*** Opening of Data excerpts ***

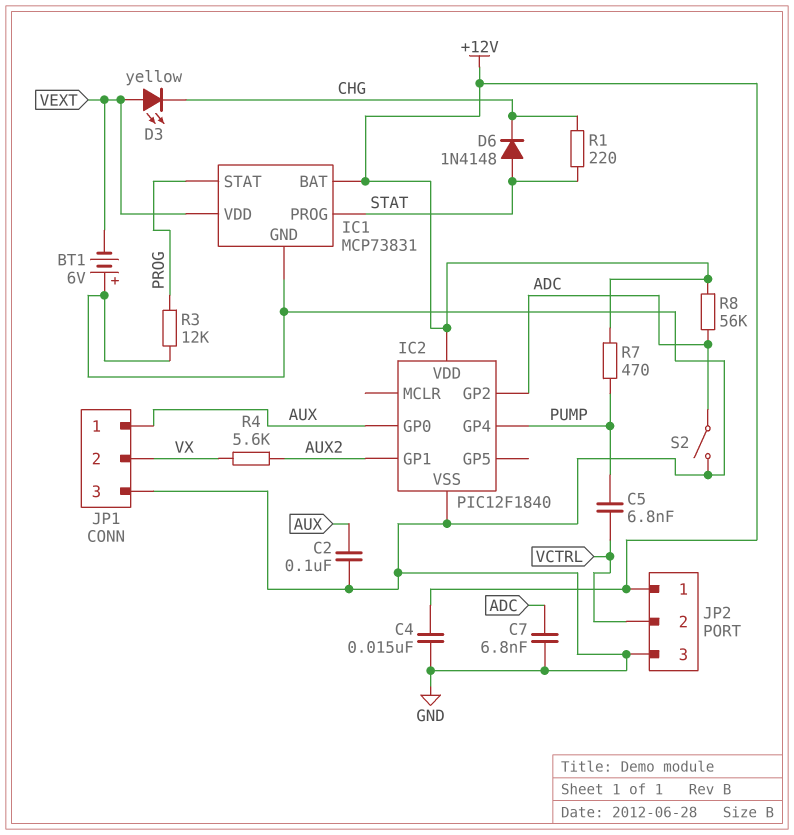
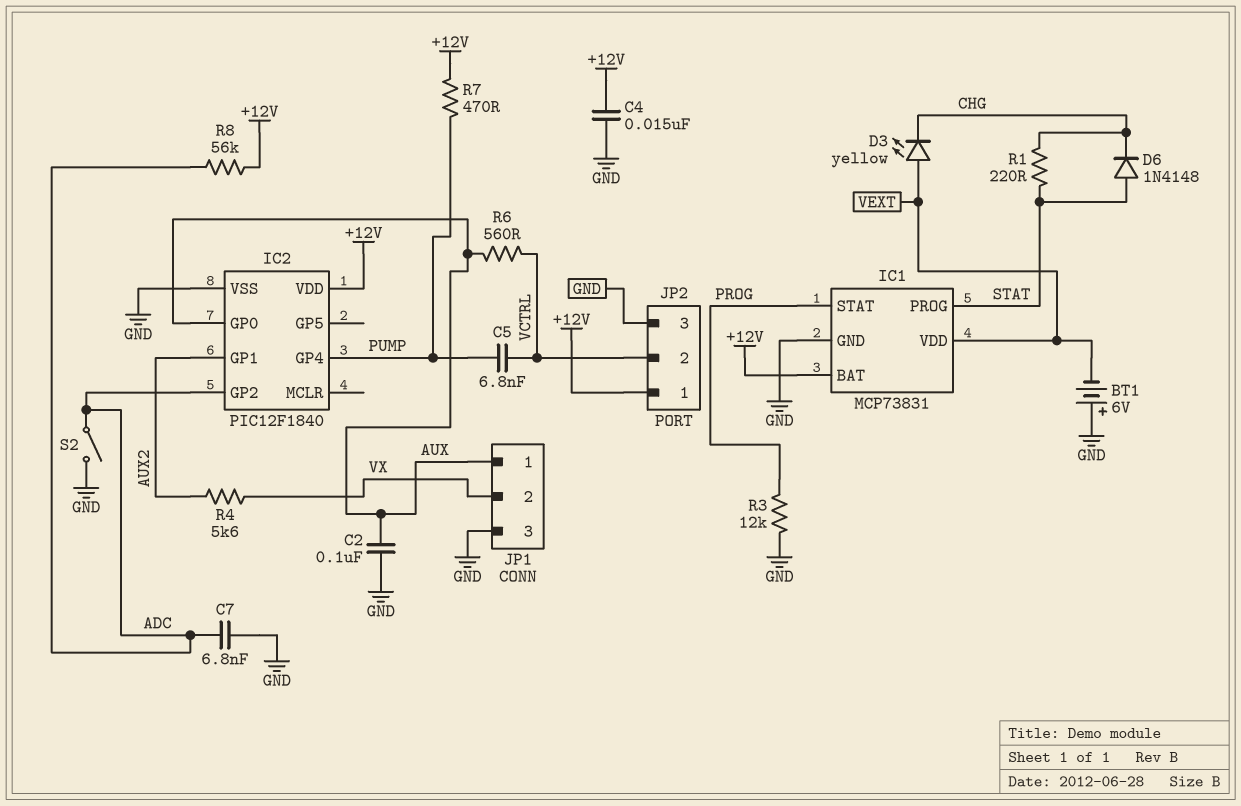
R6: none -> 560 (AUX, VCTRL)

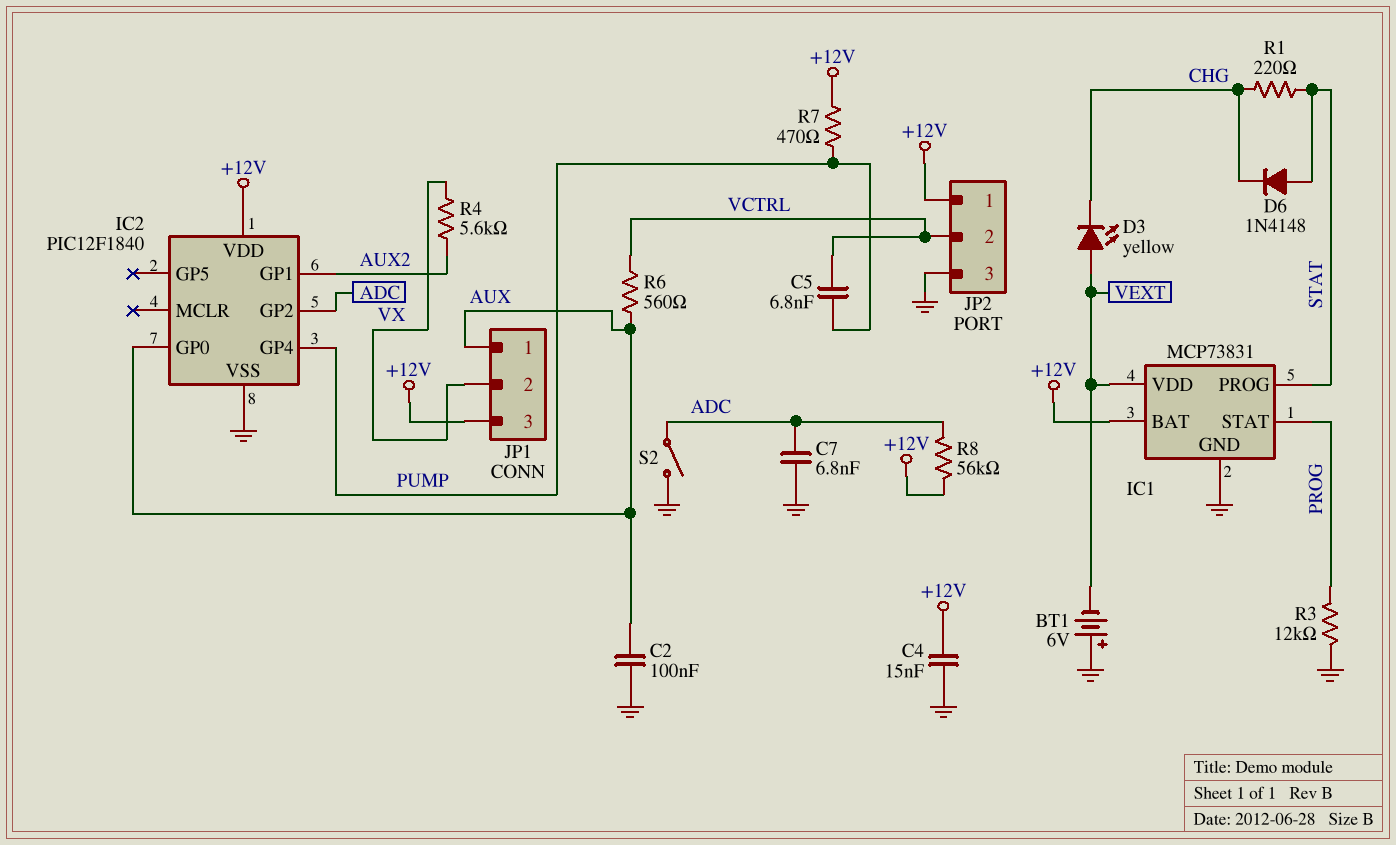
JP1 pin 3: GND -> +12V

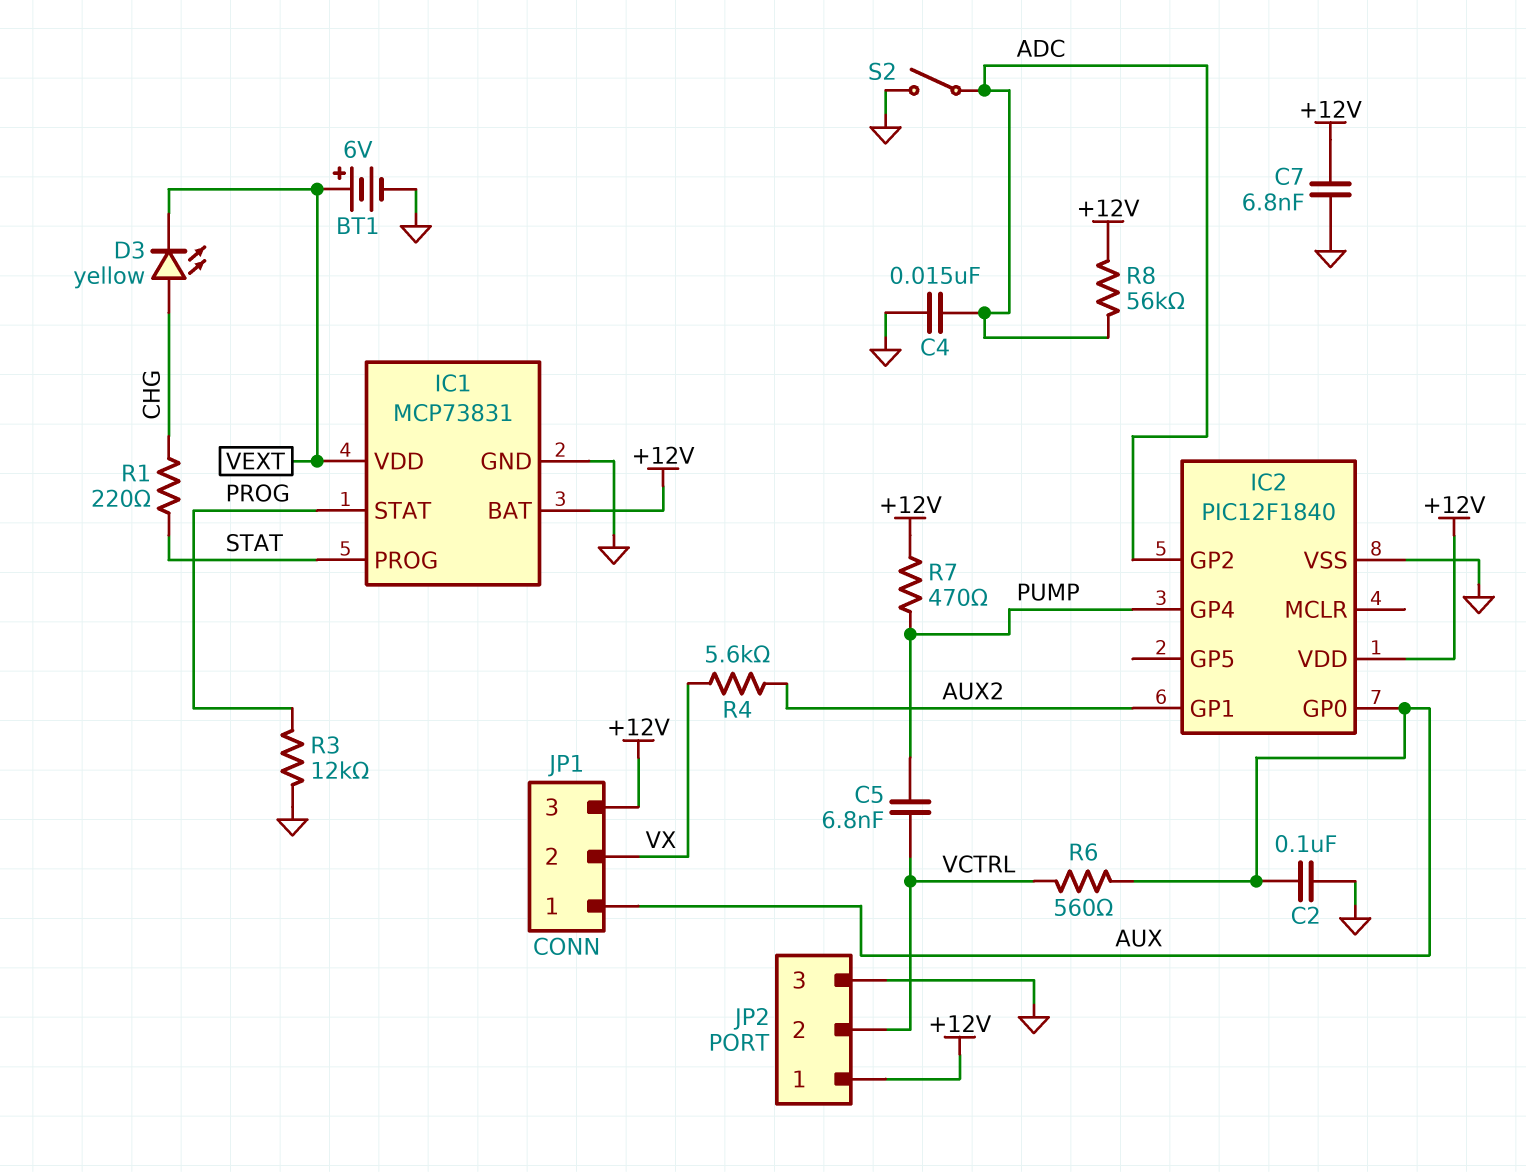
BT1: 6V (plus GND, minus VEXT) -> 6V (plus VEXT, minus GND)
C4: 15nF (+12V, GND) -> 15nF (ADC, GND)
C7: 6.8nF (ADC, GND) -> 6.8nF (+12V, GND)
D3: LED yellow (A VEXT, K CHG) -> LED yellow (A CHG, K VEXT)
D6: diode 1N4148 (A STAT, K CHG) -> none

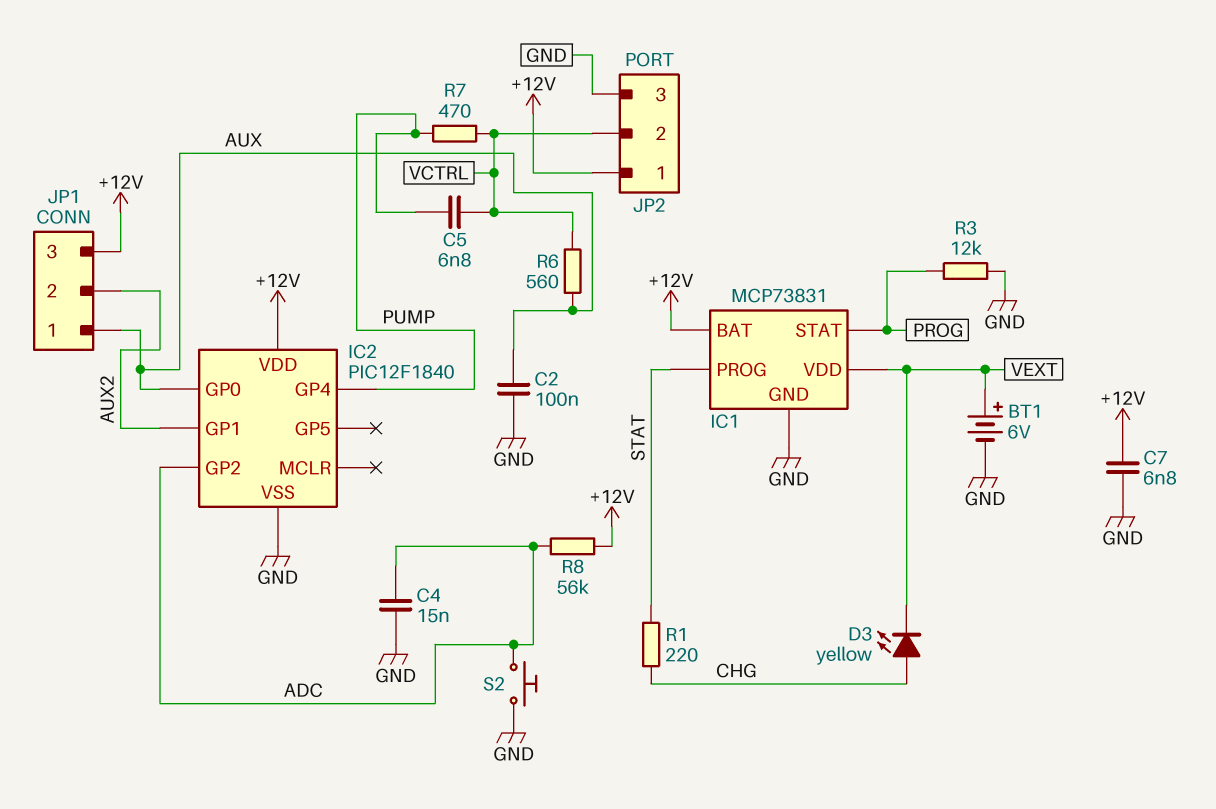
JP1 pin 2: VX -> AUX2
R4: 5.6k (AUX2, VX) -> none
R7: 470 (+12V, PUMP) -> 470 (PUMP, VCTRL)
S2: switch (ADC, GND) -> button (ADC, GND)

*** Close of Data excerpts ***
*** Opening of Data excerpts ***

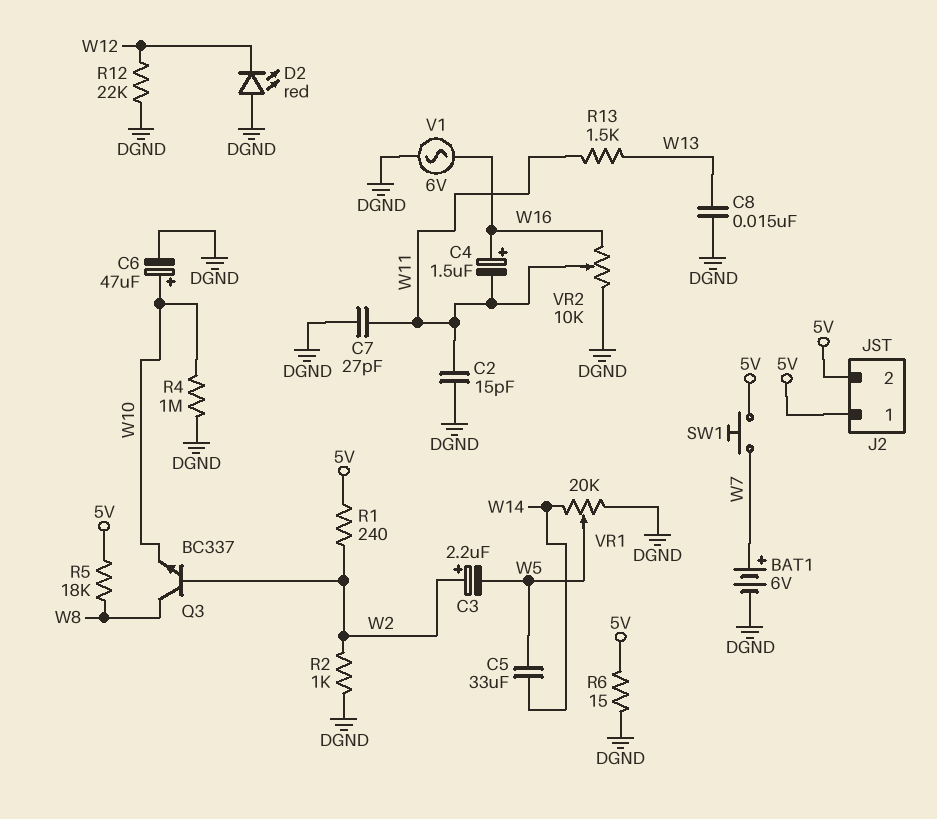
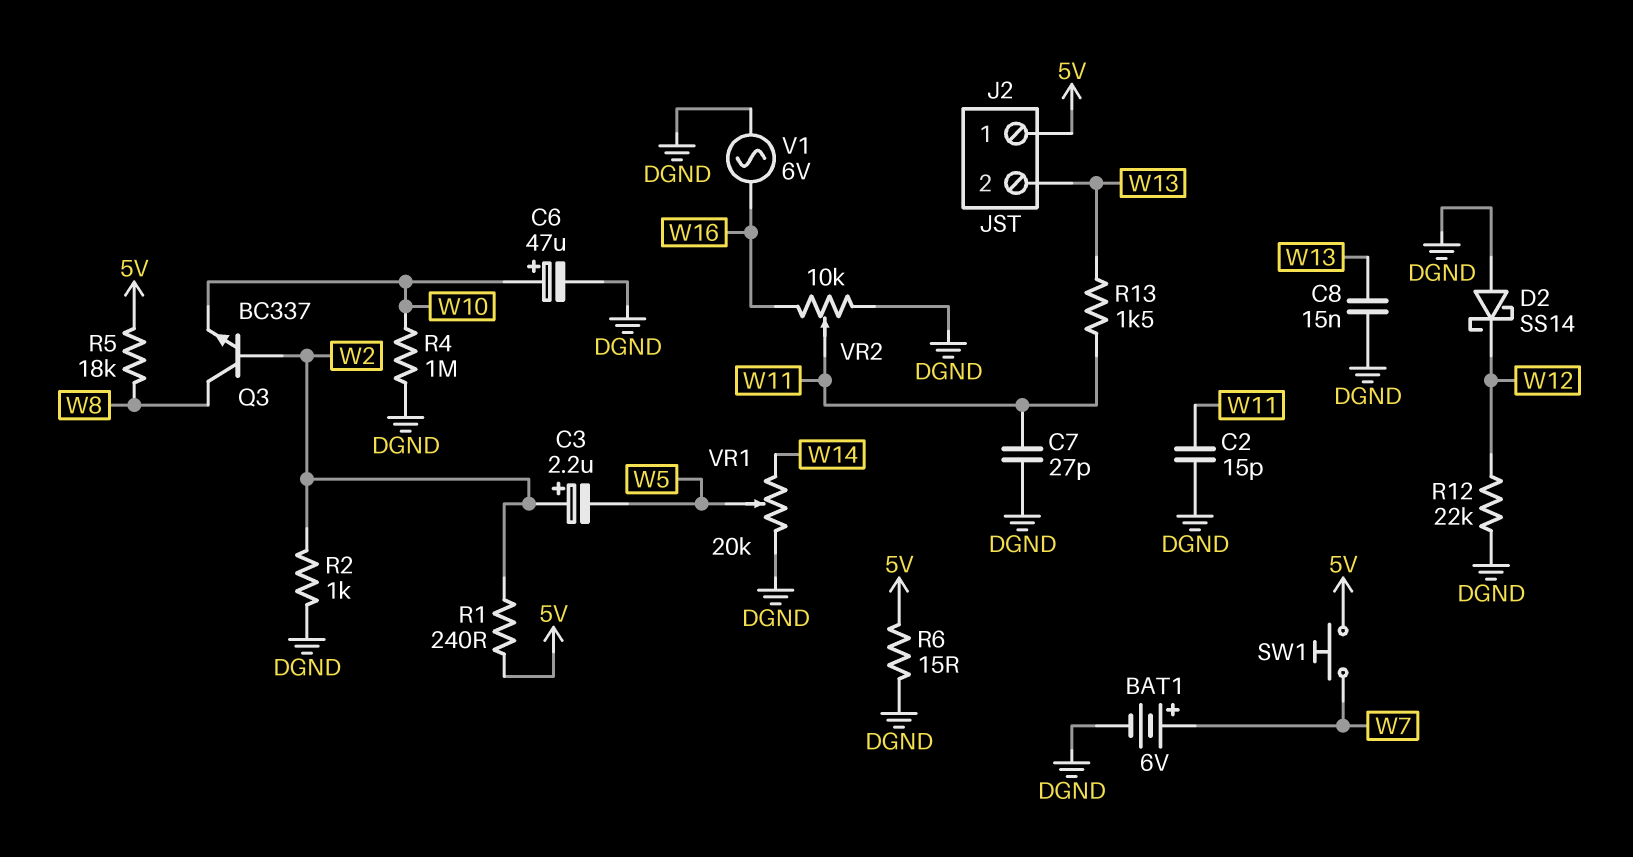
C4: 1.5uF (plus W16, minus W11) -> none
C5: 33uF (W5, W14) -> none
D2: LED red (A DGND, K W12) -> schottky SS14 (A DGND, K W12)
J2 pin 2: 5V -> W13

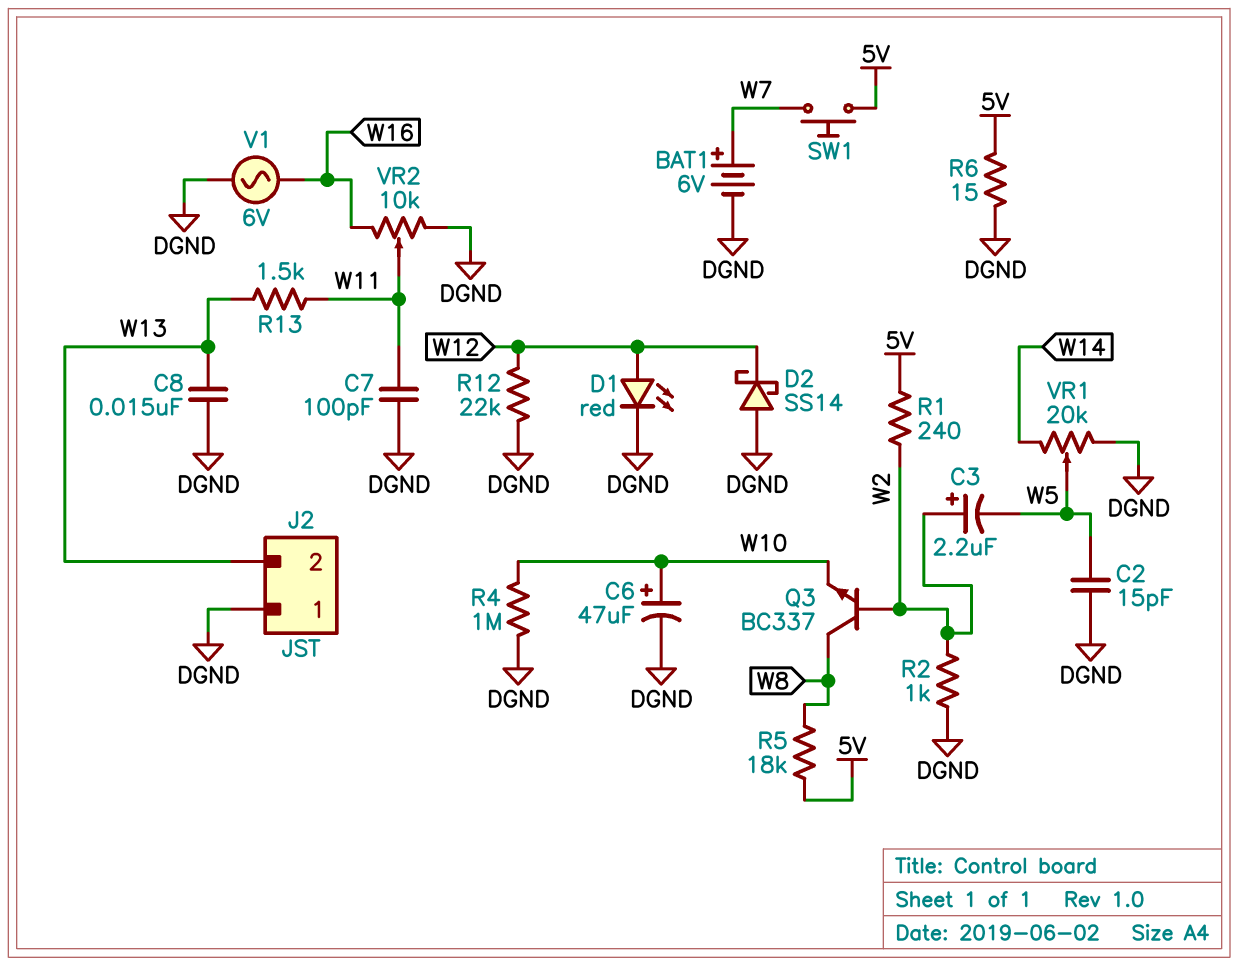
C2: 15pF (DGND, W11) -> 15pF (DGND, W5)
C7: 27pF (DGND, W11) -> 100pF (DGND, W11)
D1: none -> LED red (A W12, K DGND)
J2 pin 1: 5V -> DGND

*** Close of Data excerpts ***
*** Opening of Data excerpts ***

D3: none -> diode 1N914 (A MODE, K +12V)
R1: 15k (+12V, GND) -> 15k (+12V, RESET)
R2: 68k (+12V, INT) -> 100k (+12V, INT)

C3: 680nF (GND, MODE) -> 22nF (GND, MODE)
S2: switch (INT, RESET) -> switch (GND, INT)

*** Close of Data excerpts ***

→ What you have to do
Using the entries above, transcribe every line from the line containing "JP1 pin 3: GND -> +12V" through the line containing "S2: switch (ADC, GND) -> button (ADC, GND)". Do not copy pictures.

→ Solved problem
JP1 pin 3: GND -> +12V

BT1: 6V (plus GND, minus VEXT) -> 6V (plus VEXT, minus GND)
C4: 15nF (+12V, GND) -> 15nF (ADC, GND)
C7: 6.8nF (ADC, GND) -> 6.8nF (+12V, GND)
D3: LED yellow (A VEXT, K CHG) -> LED yellow (A CHG, K VEXT)
D6: diode 1N4148 (A STAT, K CHG) -> none

JP1 pin 2: VX -> AUX2
R4: 5.6k (AUX2, VX) -> none
R7: 470 (+12V, PUMP) -> 470 (PUMP, VCTRL)
S2: switch (ADC, GND) -> button (ADC, GND)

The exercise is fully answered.